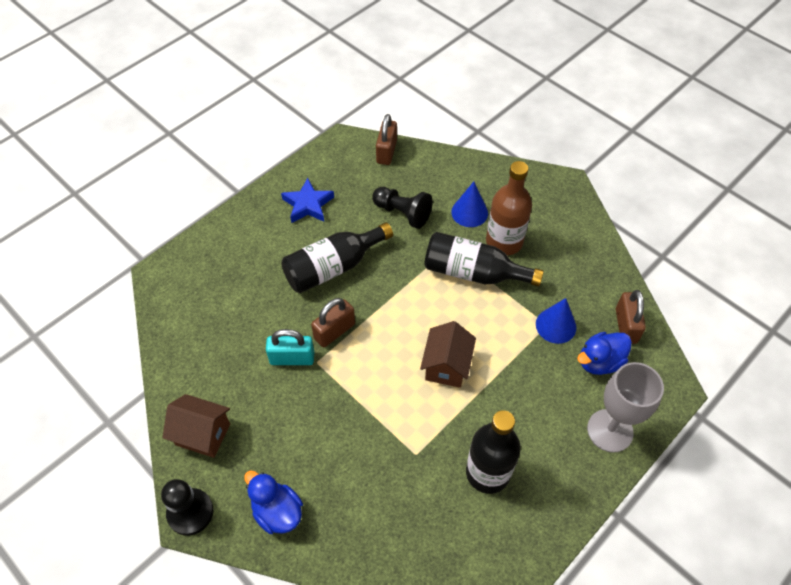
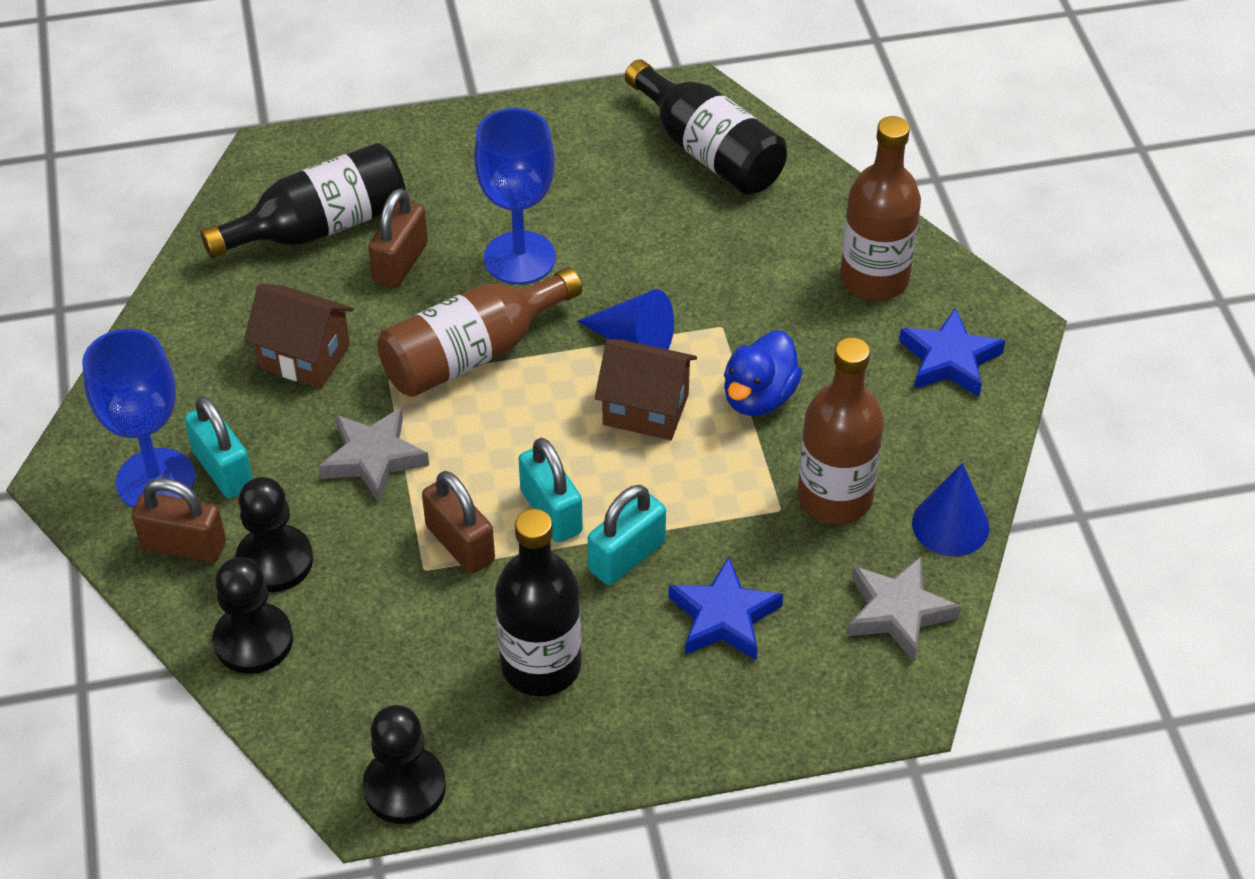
black pawn: 2 -> 3
blue duck: 2 -> 1
blue goblet: 0 -> 2
blue star: 1 -> 2
brown bottle: 1 -> 3
grey goblet: 1 -> 0
grey star: 0 -> 2
turquoise padlock: 1 -> 3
·····
WHAT IS BEING ASKED -> Repeat every line above exactly, but omit all images.

ANSWER TO THIS PROBLEM ->
black pawn: 2 -> 3
blue duck: 2 -> 1
blue goblet: 0 -> 2
blue star: 1 -> 2
brown bottle: 1 -> 3
grey goblet: 1 -> 0
grey star: 0 -> 2
turquoise padlock: 1 -> 3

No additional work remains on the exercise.